**Information shown**
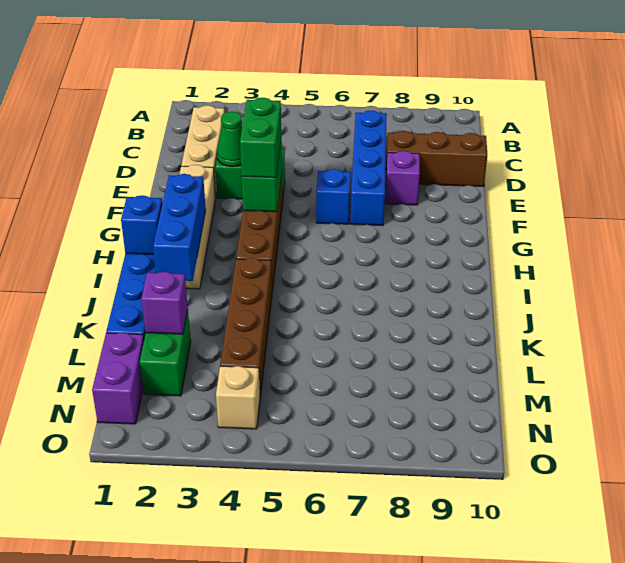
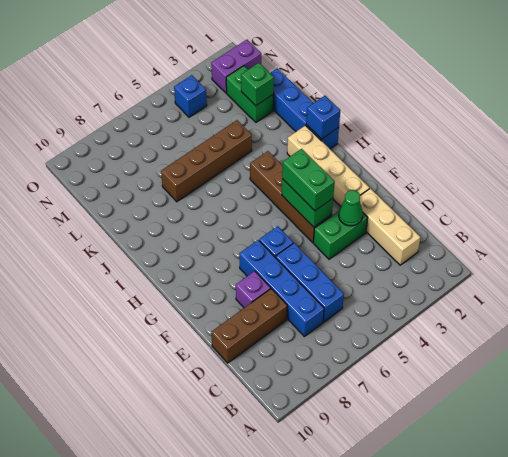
blue brick H2:J2 level 2 -> blue brick C6:E6 level 1
brown brick J4:M4 level 1 -> brown brick K4:K7 level 1
purple brick L2 level 2 -> green brick L2 level 2
purple brick M1:N1 level 1 -> purple brick N1:N2 level 1
tan brick N4 level 1 -> blue brick N4 level 1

**Problem to work on**
Would you return the records exactly, keeping out every picture?

**Result of the task**
blue brick H2:J2 level 2 -> blue brick C6:E6 level 1
brown brick J4:M4 level 1 -> brown brick K4:K7 level 1
purple brick L2 level 2 -> green brick L2 level 2
purple brick M1:N1 level 1 -> purple brick N1:N2 level 1
tan brick N4 level 1 -> blue brick N4 level 1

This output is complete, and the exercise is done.